Within the records, which lines hold the string "truck"? Report each one by copying it.

◆ INFORMATION GIVEN:
****

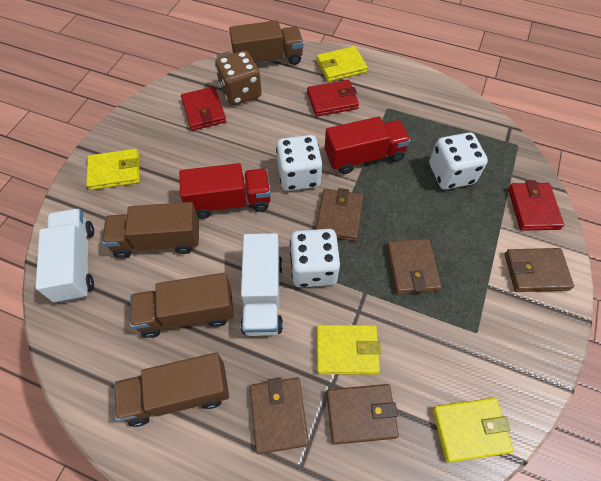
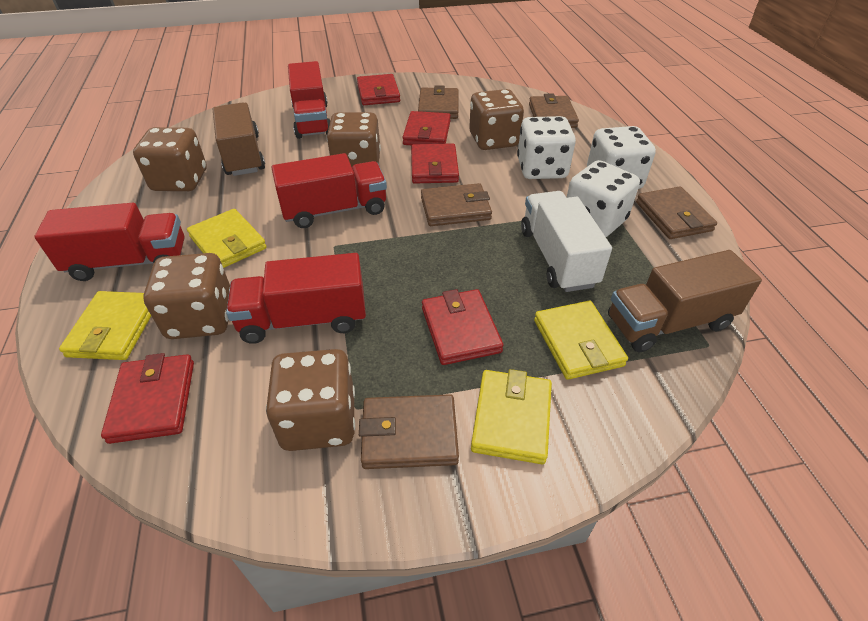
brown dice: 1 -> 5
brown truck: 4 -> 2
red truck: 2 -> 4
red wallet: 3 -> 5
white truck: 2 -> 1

****

◆ ANSWER TO THIS PROBLEM:
brown truck: 4 -> 2
red truck: 2 -> 4
white truck: 2 -> 1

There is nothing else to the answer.